» What is asked
Give only the number of lines in the rows below that contain the string "numericTimeSignature", counting case exactly.

» Data lines
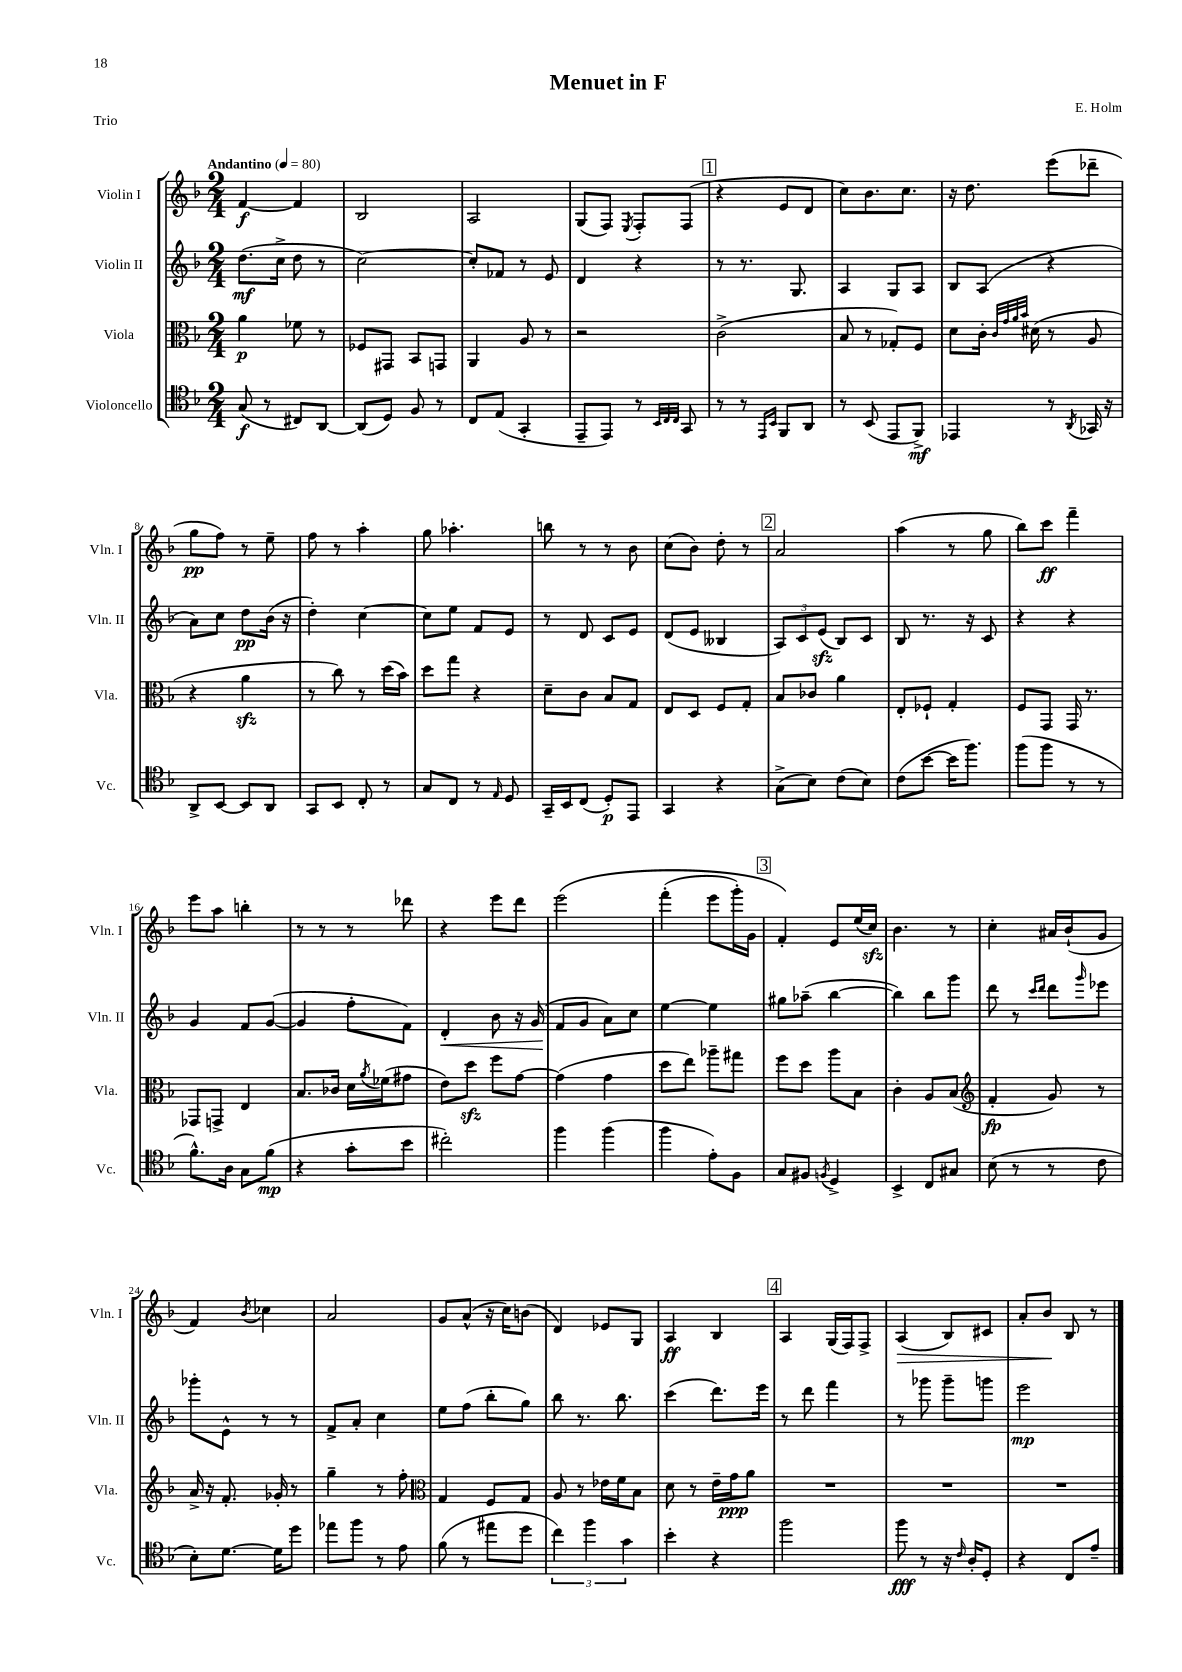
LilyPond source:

\header { title = "Menuet in F" composer = "E. Holm" piece = "Trio" }
<<
\new StaffGroup <<
\new Staff = "s0" \with { instrumentName = "Violin I" shortInstrumentName = "Vln. I" } {
    \clef treble \key f \major \numericTimeSignature \time 2/4 \tempo "Andantino" 4 = 80
    f'4~\f f'4 |
    bes2 |
    a2 |
    g8( f8) \acciaccatura { e8 } f8-. f8( |
    \mark \markup { \box "1" } r4 e'8 d'8 |
    c''8) bes'8. c''8. |
    r16 d''8. e'''8( des'''8-- |
    g''8\pp f''8) r8 e''8-- |
    f''8 r8 a''4-. |
    g''8 aes''4.-. |
    b''8 r8 r8 bes'8 |
    c''8( bes'8) d''8-. r8 |
    \mark \markup { \box "2" } a'2 |
    a''4( r8 g''8 |
    bes''8) c'''8\ff f'''4-- |
    e'''8 a''8 b''4-. |
    r8 r8 r8 des'''8 |
    r4 e'''8 d'''8 |
    e'''2\( |
    f'''4-.( e'''8 g'''16-.) g'16 |
    \mark \markup { \box "3" } f'4-.\) e'8 e''16( c''16\sfz) |
    bes'4. r8 |
    c''4-. ais'16 bes'16-!( g'8 |
    f'4) \acciaccatura { bes'8 } ces''4 |
    a'2 |
    g'8 a'8-^( r16 c''16) b'8( |
    d'4) ees'8 g8 |
    a4\ff bes4 |
    \mark \markup { \box "4" } a4 g16( f16) f8-> |
    a4\>( bes8) cis'8 |
    a'8-. bes'8\! bes8 r8 \bar "|." |
}
\new Staff = "s1" \with { instrumentName = "Violin II" shortInstrumentName = "Vln. II" } {
    \clef treble \key f \major \numericTimeSignature \time 2/4
    d''8.\mf( c''16-> d''8 r8 |
    c''2~) |
    c''8-. fes'8 r8 e'8 |
    d'4 r4 |
    \mark \markup { \box "1" } r8 r8. g8. |
    a4 g8 a8 |
    bes8 a8( r4 |
    a'8) c''8 d''8\pp bes'16( r16 |
    d''4-.) c''4~ |
    c''8 e''8 f'8 e'8 |
    r8 d'8 c'8 e'8 |
    d'8( e'8 beses4 |
    \mark \markup { \box "2" } \tuplet 3/2 { a8) c'8 e'8\sfz( } bes8) c'8 |
    bes8 r8. r16 c'8 |
    r4 r4 |
    g'4 f'8 g'8~( |
    g'4 f''8-. f'8) |
    d'4-.\< bes'8 r16 g'16( |
    f'8\! g'8 a'8) c''8 |
    e''4~ e''4 |
    \mark \markup { \box "3" } gis''8 aes''8--( bes''4~ |
    bes''4) bes''8 g'''8 |
    d'''8 r8 \grace { c'''16 d'''16 } d'''8 \grace { g'''16 } ees'''8 |
    ges'''8-. e'8-^ r8 r8 |
    f'8-> a'8-. c''4 |
    e''8 f''8( bes''8-. g''8) |
    bes''8 r8. bes''8. |
    c'''4( d'''8.) e'''16 |
    \mark \markup { \box "4" } r8 d'''8 f'''4 |
    r8 ges'''8 ges'''8-- g'''8 |
    e'''2\mp \bar "|." |
}
\new Staff = "s2" \with { instrumentName = "Viola" shortInstrumentName = "Vla." } {
    \clef alto \key f \major \numericTimeSignature \time 2/4
    a'4\p fes'8 r8 |
    fes8 gis,8 bes,8 g,8 |
    a,4 a8 r8 |
    r2 |
    \mark \markup { \box "1" } c'2->( |
    bes8 r8 ges8-.) f8 |
    d'8 c'16-. \grace { c'32 g'32 a'32 bes'32 } dis'16( r8 a8 |
    r4 a'4\sfz |
    r8 c''8) r8 d''16( bes'16) |
    d''8 g''8 r4 |
    d'8-- c'8 bes8 g8 |
    e8 d8 f8 g8-. |
    \mark \markup { \box "2" } bes8 ces'8 a'4 |
    e8-. fes8-! g4-. |
    f8 g,8 g,16 r8. |
    ges,8 g,8-> e4 |
    bes8. ces'16 d'16 \acciaccatura { a'8 } fes'16( gis'8 |
    e'8) d''8\sfz f''8 g'8~ |
    g'4( g'4 |
    d''8 e''8) aes''8-- gis''8 |
    \mark \markup { \box "3" } f''8 d''8 a''8 bes8 |
    c'4-. a8 bes8( |
    \clef treble f'4-.\fp g'8) r8 |
    a'16-> r16 f'8.-. ges'16-. r8 |
    g''4-- r8 f''8-. |
    \clef alto g4 f8 g8 |
    a8 r8 ees'16 f'16 bes8 |
    d'8 r8 e'16-- g'16\ppp a'8 |
    \mark \markup { \box "4" } R2 |
    R2 |
    R2 \bar "|." |
}
\new Staff = "s3" \with { instrumentName = "Violoncello" shortInstrumentName = "Vc." } {
    \clef tenor \key f \major \numericTimeSignature \time 2/4
    g8\f( r8 cis8) a,8~ |
    a,8( d8) f8 r8 |
    c8 e8( g,4-. |
    e,8-- e,8) r8 \grace { bes,32 c32 c32 } g,8 |
    \mark \markup { \box "1" } r8 r8 \grace { e,16 bes,16 } f,8 a,8 |
    r8 bes,8( e,8 f,8->\mf) |
    ees,4 r8 \acciaccatura { a,8 } ges,16 r16 |
    a,8-> bes,8~ bes,8 a,8 |
    g,8 bes,8 c8-. r8 |
    g8 c8 r8 \grace { e16 } d8 |
    g,16-- bes,16 c8( d8-.\p) e,8 |
    g,4 r4 |
    \mark \markup { \box "2" } g8->( bes8) c'8( bes8) |
    c'8( bes'8~ bes'16 f''8.) |
    f''8( f''8 r8 r8 |
    f'8.-^) a16 g8 f'8\mp( |
    r4 g'8-. bes'8 |
    cis''2-.) |
    f''4 f''4( |
    f''4 e'8-.) f8 |
    \mark \markup { \box "3" } g8 fis8 \acciaccatura { f8 } d4-> |
    bes,4-> c8 gis8 |
    bes8( r8 r8 c'8 |
    bes8-.) d'8.~ d'16 d''8 |
    ees''8 f''8 r8 e'8 |
    f'8( r8 eis''8 d''8 |
    \tuplet 3/2 { c''4) f''4 g'4 } |
    bes'4-. r4 |
    \mark \markup { \box "4" } f''2 |
    f''8\fff r8 r16 \grace { c'16 } a16-. d8-. |
    r4 c8 e'8-- \bar "|." |
}
>>
>>
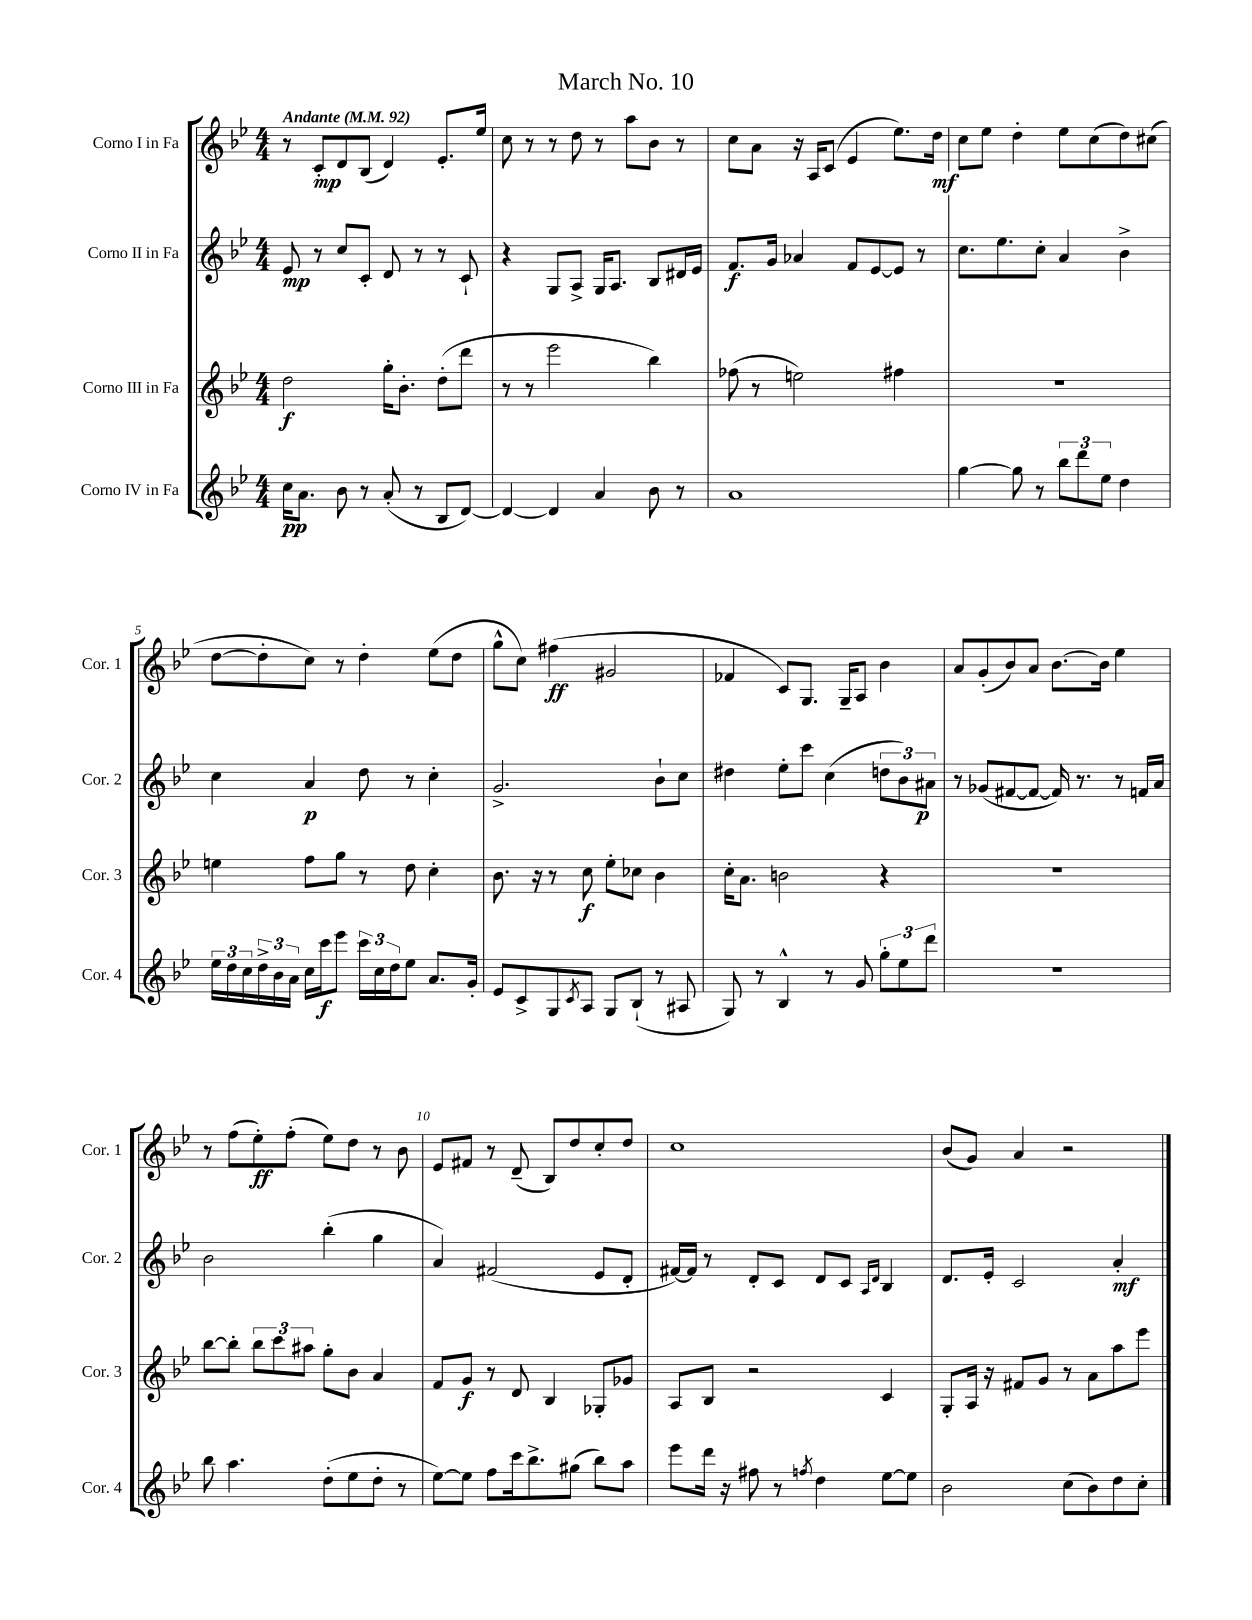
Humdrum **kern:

**kern	**kern	**kern	**kern
*staff4	*staff3	*staff2	*staff1
*clefG2	*clefG2	*clefG2	*clefG2
*k[b-e-]	*k[b-e-]	*k[b-e-]	*k[b-e-]
*M4/4	*M4/4	*M4/4	*M4/4
*MM92	*MM92	*MM92	*MM92
16cc\LK	2dd\	8e-/	8r
8.a\J	.	.	.
.	.	8r	8c'/L
8b-\	.	8cc/L	8d/
8r	.	8c'/J	(8B-/J
(8a'/	16gg'\LK	8d/	4d/)
.	8.b-'\J	.	.
8r	.	8r	.
8B-/L	(8dd'\L	8r	8.e-'/L
[8d/J)	8ddd\J	8c`/	.
.	.	.	16ee-/Jk
=	=	=	=
4d/_	8r	4r	8cc\
.	8r	.	8r
4d/]	2eee-\	8G/L	8r
.	.	8A^/J	8dd\
4a/	.	16G/LK	8r
.	.	8.A/J	.
.	.	.	8aa\L
8b-\	4bb-\)	8B-/L	8b-\J
8r	.	16d#/L	8r
.	.	16e-/JJ	.
=	=	=	=
1a	(8ff-\	8.f/L	8cc\L
.	8r	.	8a\J
.	.	16g/Jk	.
.	2ee\)	4a-/	16r
.	.	.	16A/LK
.	.	.	(8c/J
.	.	8f/L	4e-/
.	.	[8e-/	.
.	4ff#\	8e-/]J	8.ee-\L)
.	.	8r	.
.	.	.	16dd\Jk
=	=	=	=
[4gg\	1r	8.cc\L	8cc\L
.	.	.	8ee-\J
.	.	8.ee-\	.
8gg\]	.	.	4dd'\
8r	.	8cc'\J	.
12bb-\L	.	4a/	8ee-\L
12ddd\	.	.	.
.	.	.	(8cc\
12ee-\J	.	.	.
4dd\	.	4b-^\	8dd\)
.	.	.	(8cc#\J
=	=	=	=
24ee-\LL	4ee\	4cc\	[8dd\L
24dd\	.	.	.
24cc\	.	.	.
24dd^\	.	.	8dd'\]
24b-\	.	.	.
24a\JJ	.	.	.
16cc\LL	8ff\L	4a/	8cc\J)
16ccc\J	.	.	.
8eee-\J	8gg\J	.	8r
24ccc\LL	8r	8dd\	4dd'\
24cc\	.	.	.
24dd\J	.	.	.
8ee-\J	8dd\	8r	.
8.a/L	4cc'\	4cc'\	(8ee-\L
.	.	.	8dd\J
16g'/Jk	.	.	.
=	=	=	=
8e-/L	8.b-\	2.g^/	8gg^^\L
8c^/	.	.	8cc\J)
.	16r	.	.
8G/	8r	.	(4ff#\
8qc/	.	.	.
8A/J	8cc\	.	.
8G/L	8ee-'\L	.	2g#/
(8B-`/J	8cc-\J	.	.
8r	4b-\	8b-`\L	.
8A#/	.	8cc\J	.
=	=	=	=
8G/)	16cc'\LK	4dd#\	4f-/
.	8.a\J	.	.
8r	.	.	.
4B-^^/	2b\	8ee-'\L	8c/L)
.	.	8ccc\J	8.G/J
8r	.	(4cc\	.
.	.	.	16G~/LK
8g/	.	.	8A/J
12gg'\L	4r	12dd\L	4b-\
12ee-\	.	12b-\)	.
12ddd\J	.	12a#\J	.
=	=	=	=
1r	1r	8r	8a/L
.	.	(8g-/L	(8g'/
.	.	[8f#/	8b-/)
.	.	8f#/_J	8a/J
.	.	16f#/])	[8.b-\L
.	.	8.r	.
.	.	.	16b-\]Jk
.	.	8r	4ee-\
.	.	16f/LL	.
.	.	16a/JJ	.
=	=	=	=
8bb-\	[8bb-\L	2b-\	8r
4.aa\	8bb-'\]J	.	(8ff\L
.	12bb-\L	.	8ee-'\)
.	12ccc\	.	.
.	.	.	(8ff'\J
.	12aa#\J	.	.
(8dd'\L	8gg'\L	(4bb-'\	8ee-\L)
8ee-\	8b-\J	.	8dd\J
8dd'\J	4a/	4gg\	8r
8r	.	.	8b-\
=	=	=	=
[8ee-\L)	8f/L	4a/)	8e-/L
8ee-\]J	8g/J	.	8f#/J
8ff\L	8r	(2f#/	8r
16ccc\k	8d/	.	(8d~/
8.bb-^\	.	.	.
.	4B-/	.	8B-/L)
(8gg#\J	.	.	8dd/
8bb-\L)	8G-'/L	8e-/L	8cc'/
8aa\J	8g-/J	8d'/J	8dd/J
=	=	=	=
8eee-\L	8A/L	[16f#/LL)	1cc
.	.	16f#/]JJ	.
16ddd\Jk	8B-/J	8r	.
16r	.	.	.
8ff#\	2r	8d'/L	.
8r	.	8c/J	.
8qff/	.	.	.
4dd\	.	8d/L	.
.	.	8c/J	.
.	.	16qqA/LL	.
.	.	16qqd/JJ	.
[8ee-\L	4c/	4B-/	.
8ee-\]J	.	.	.
=	=	=	=
2b-\	8G'/L	8.d/L	(8b-/L
.	16A/Jk	.	8g/J)
.	16r	16e-'/Jk	.
.	8f#/L	2c/	4a/
.	8g/J	.	.
(8cc\L	8r	.	2r
8b-\)	8a\L	.	.
8dd\	8aa\	4a'/	.
8cc'\J	8eee-\J	.	.
==	==	==	==
*-	*-	*-	*-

» Answer to the task
4